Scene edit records
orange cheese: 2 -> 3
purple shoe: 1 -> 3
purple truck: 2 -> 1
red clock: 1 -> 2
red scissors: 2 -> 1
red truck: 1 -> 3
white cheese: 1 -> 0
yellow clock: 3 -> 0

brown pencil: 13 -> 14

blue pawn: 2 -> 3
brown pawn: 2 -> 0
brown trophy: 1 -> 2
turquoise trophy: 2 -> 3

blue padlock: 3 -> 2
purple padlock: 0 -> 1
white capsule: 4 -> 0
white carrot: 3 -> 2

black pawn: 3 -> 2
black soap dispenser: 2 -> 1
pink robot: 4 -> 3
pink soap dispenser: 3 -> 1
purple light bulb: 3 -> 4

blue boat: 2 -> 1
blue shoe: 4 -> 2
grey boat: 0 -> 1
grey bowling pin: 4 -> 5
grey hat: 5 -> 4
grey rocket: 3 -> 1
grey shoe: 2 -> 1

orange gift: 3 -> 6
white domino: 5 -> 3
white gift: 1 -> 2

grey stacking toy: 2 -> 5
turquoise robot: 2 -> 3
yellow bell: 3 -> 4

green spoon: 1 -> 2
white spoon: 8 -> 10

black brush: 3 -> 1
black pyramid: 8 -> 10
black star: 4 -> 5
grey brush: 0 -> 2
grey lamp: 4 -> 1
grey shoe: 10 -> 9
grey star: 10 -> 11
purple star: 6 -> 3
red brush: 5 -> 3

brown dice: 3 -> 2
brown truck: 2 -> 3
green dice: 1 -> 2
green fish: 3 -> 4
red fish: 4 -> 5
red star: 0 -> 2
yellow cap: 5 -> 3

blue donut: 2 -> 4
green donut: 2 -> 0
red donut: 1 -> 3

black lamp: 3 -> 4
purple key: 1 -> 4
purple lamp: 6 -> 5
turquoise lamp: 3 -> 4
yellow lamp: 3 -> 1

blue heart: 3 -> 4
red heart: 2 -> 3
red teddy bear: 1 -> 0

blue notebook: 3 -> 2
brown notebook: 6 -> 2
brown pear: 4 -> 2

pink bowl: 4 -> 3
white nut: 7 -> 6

* **About this exercise**
Reply with an exact copy of the lines running from the one containing "brown truck: 2 -> 3" through the end of the entries above, both ends included.

* **Reply to the task**
brown truck: 2 -> 3
green dice: 1 -> 2
green fish: 3 -> 4
red fish: 4 -> 5
red star: 0 -> 2
yellow cap: 5 -> 3

blue donut: 2 -> 4
green donut: 2 -> 0
red donut: 1 -> 3

black lamp: 3 -> 4
purple key: 1 -> 4
purple lamp: 6 -> 5
turquoise lamp: 3 -> 4
yellow lamp: 3 -> 1

blue heart: 3 -> 4
red heart: 2 -> 3
red teddy bear: 1 -> 0

blue notebook: 3 -> 2
brown notebook: 6 -> 2
brown pear: 4 -> 2

pink bowl: 4 -> 3
white nut: 7 -> 6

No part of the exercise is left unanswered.